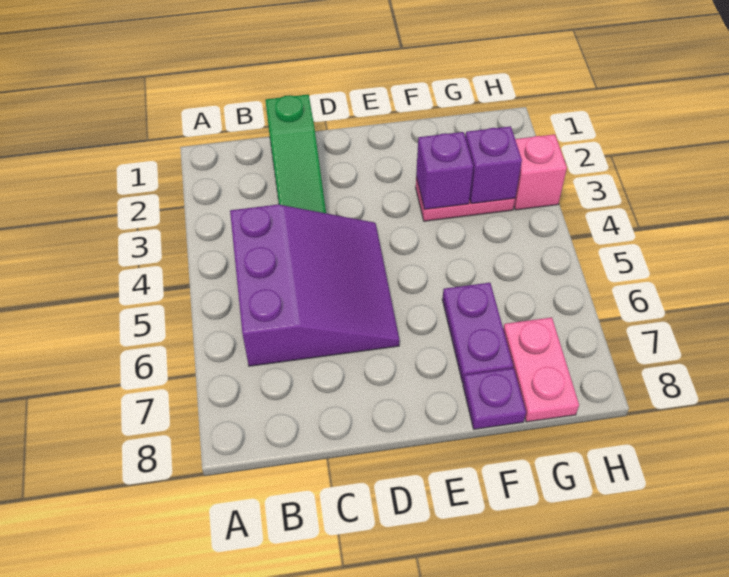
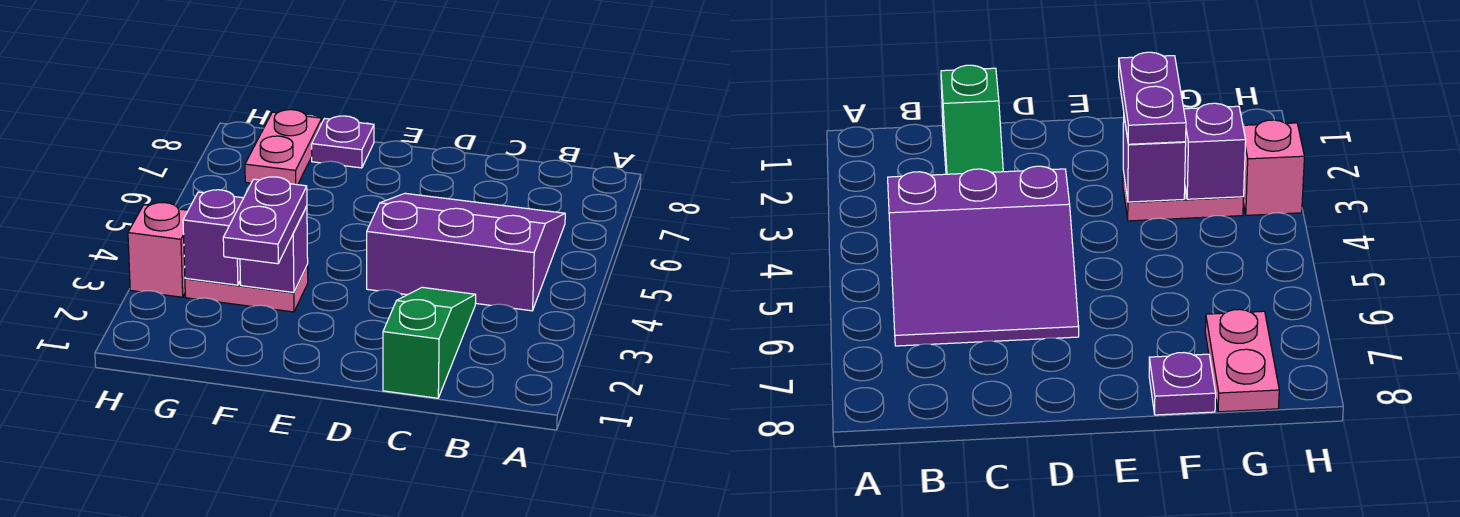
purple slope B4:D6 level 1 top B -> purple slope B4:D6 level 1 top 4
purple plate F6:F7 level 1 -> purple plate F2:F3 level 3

+ + + + +

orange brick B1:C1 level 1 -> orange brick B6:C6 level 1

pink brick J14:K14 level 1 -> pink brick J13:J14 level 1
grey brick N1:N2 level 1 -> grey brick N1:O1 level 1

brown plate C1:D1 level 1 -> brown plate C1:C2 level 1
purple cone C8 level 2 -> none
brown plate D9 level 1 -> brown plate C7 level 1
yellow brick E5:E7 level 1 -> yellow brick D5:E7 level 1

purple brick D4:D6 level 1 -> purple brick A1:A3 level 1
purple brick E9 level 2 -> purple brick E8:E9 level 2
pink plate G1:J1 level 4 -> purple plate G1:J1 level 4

+ + + + +

- Activity:
Begin at the line that has "purple slope B4:D6 level 1 top B" in the entries above; stop after the line that has "purple plate F6:F7". Transcribe exactly those lines and no others.

- Task result:
purple slope B4:D6 level 1 top B -> purple slope B4:D6 level 1 top 4
purple plate F6:F7 level 1 -> purple plate F2:F3 level 3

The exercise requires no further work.